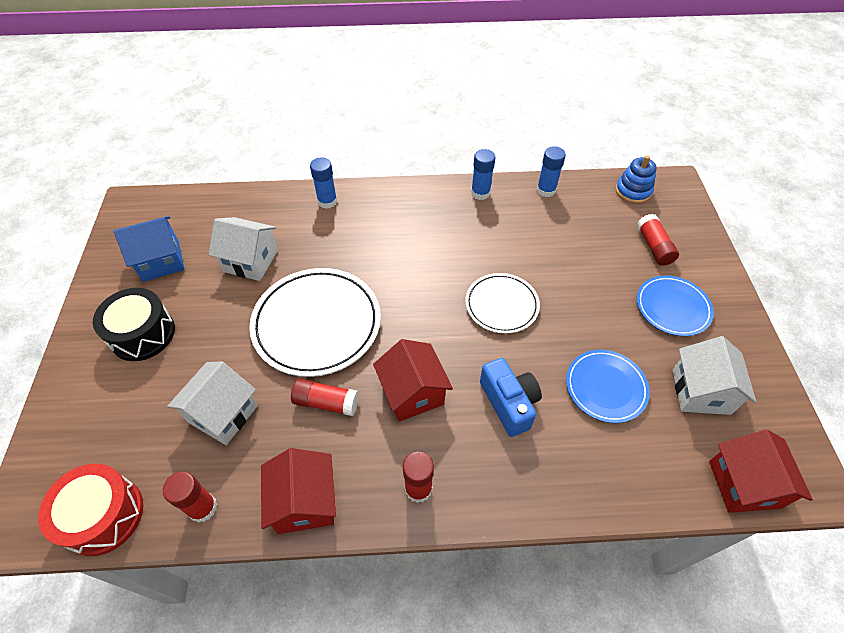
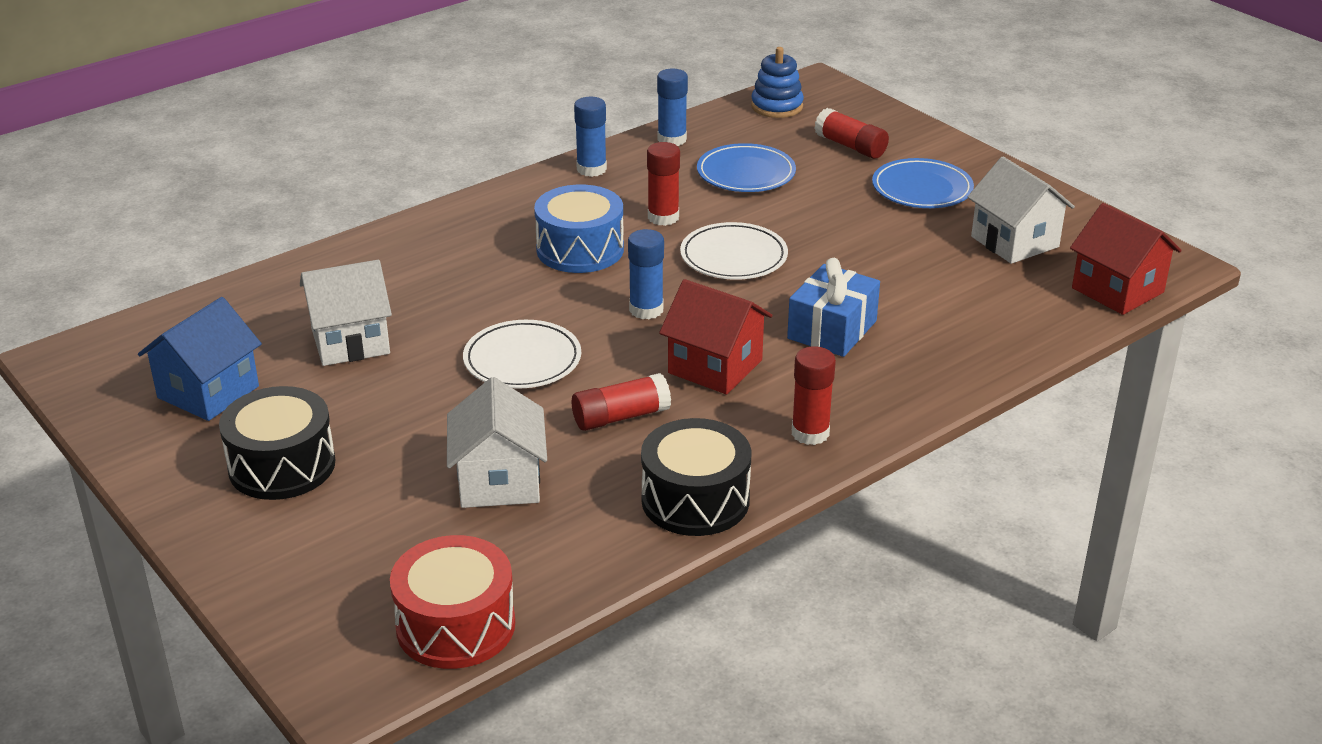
camera: 35 degrees left, 20 degrees down
(203, 508) = (577, 560): red glue stick -> red glue stick (663, 217)
(305, 502) = (695, 500): red house -> black drum
(317, 324) = (522, 360): white plate -> white plate, size x0.59
(327, 201) = (387, 247): blue glue stick -> blue glue stick (646, 310)
(420, 253) = (580, 249): none -> blue drum
(509, 403) = (832, 330): blue camera -> blue gift
(605, 387) = (919, 276): blue plate -> blue plate (746, 173)

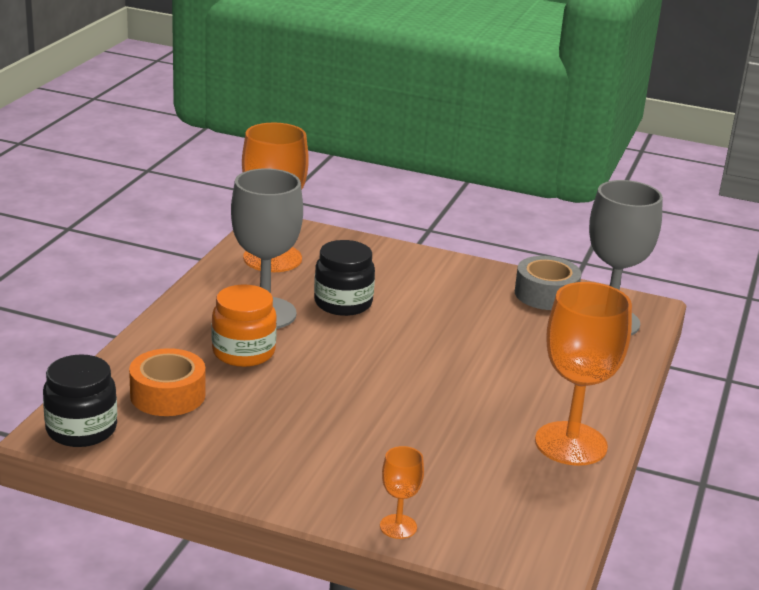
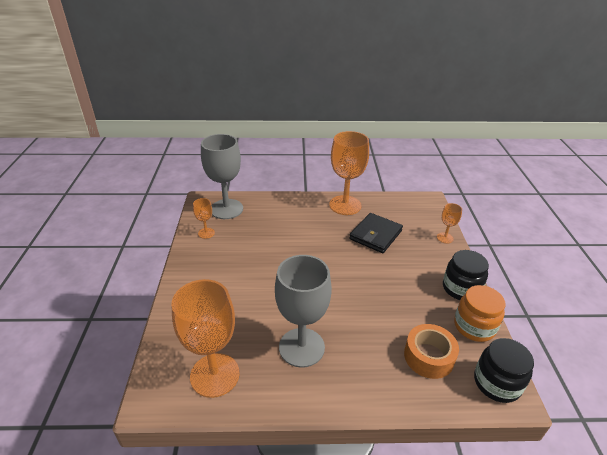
camera: 110 degrees left, 10 degrees up
(243, 352) = (356, 339): orange jar -> orange jar (474, 326)
(343, 303) = (264, 312): black jar -> black jar (461, 288)
(454, 446) = (375, 235): none -> black wallet
(546, 294) = (206, 233): grey tape -> orange goblet

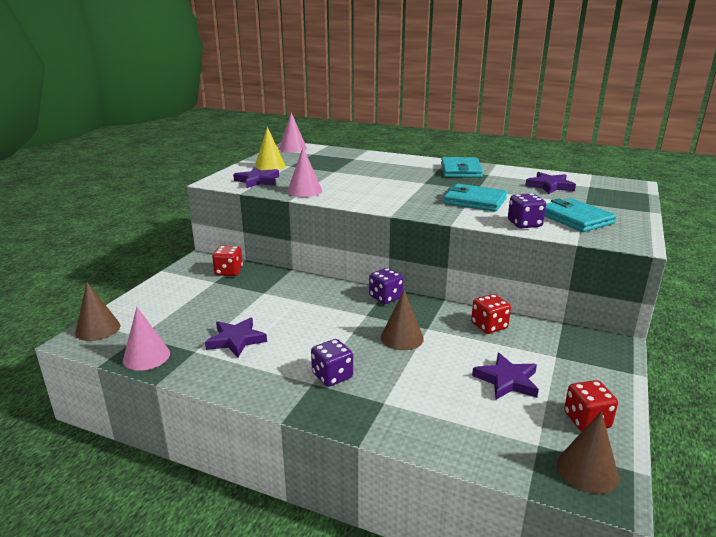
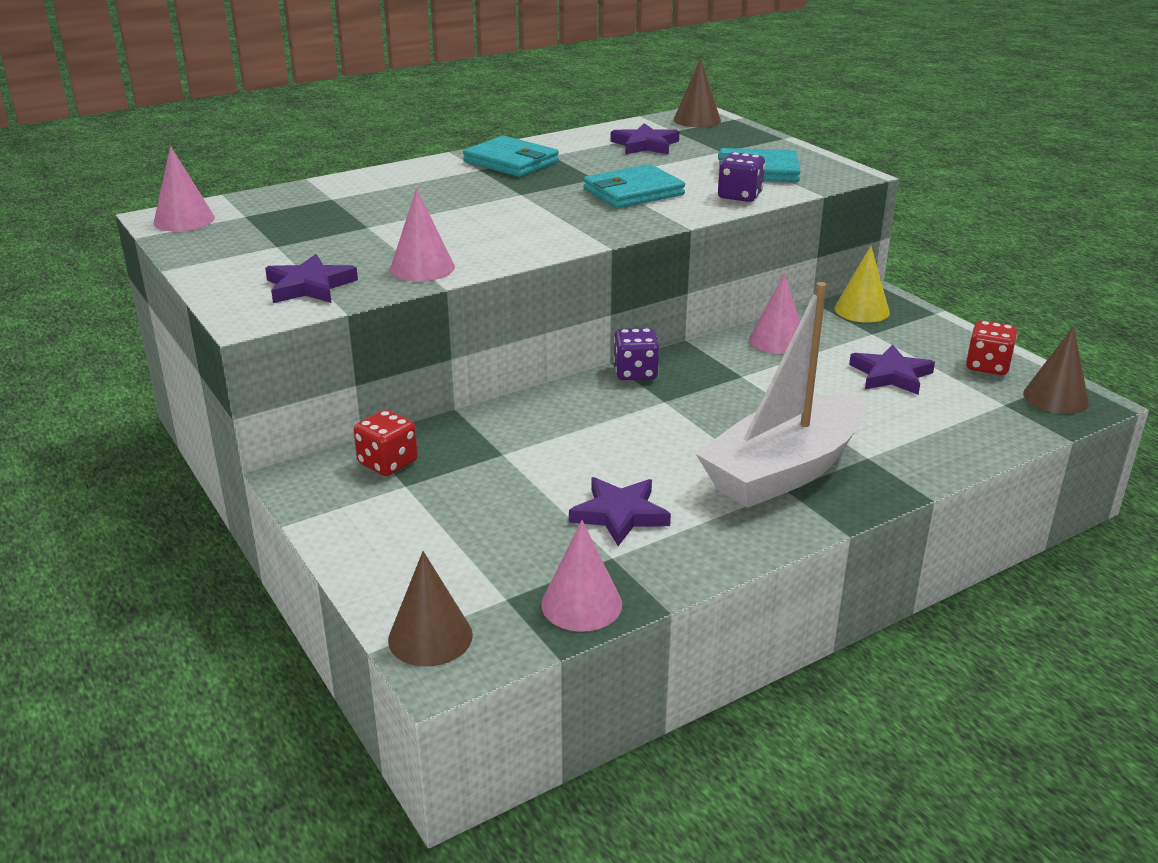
camera: 55 degrees left, 5 degrees up
(270, 166) = (249, 260): yellow cone -> yellow cone (861, 310)
(332, 376) = (784, 471): purple dice -> white boat
(402, 338) = (746, 398): brown cone -> brown cone (697, 120)
(489, 326) = (777, 340): red dice -> pink cone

(EXERCISE DETAILS) What you give back must match the lines from the start of the records through the line that contains "(317, 324) = (522, 360): white", exactly, with the pictures left out.

(EXERCISE RESPONSE)
camera: 35 degrees left, 20 degrees down
(203, 508) = (577, 560): red glue stick -> red glue stick (663, 217)
(305, 502) = (695, 500): red house -> black drum
(317, 324) = (522, 360): white plate -> white plate, size x0.59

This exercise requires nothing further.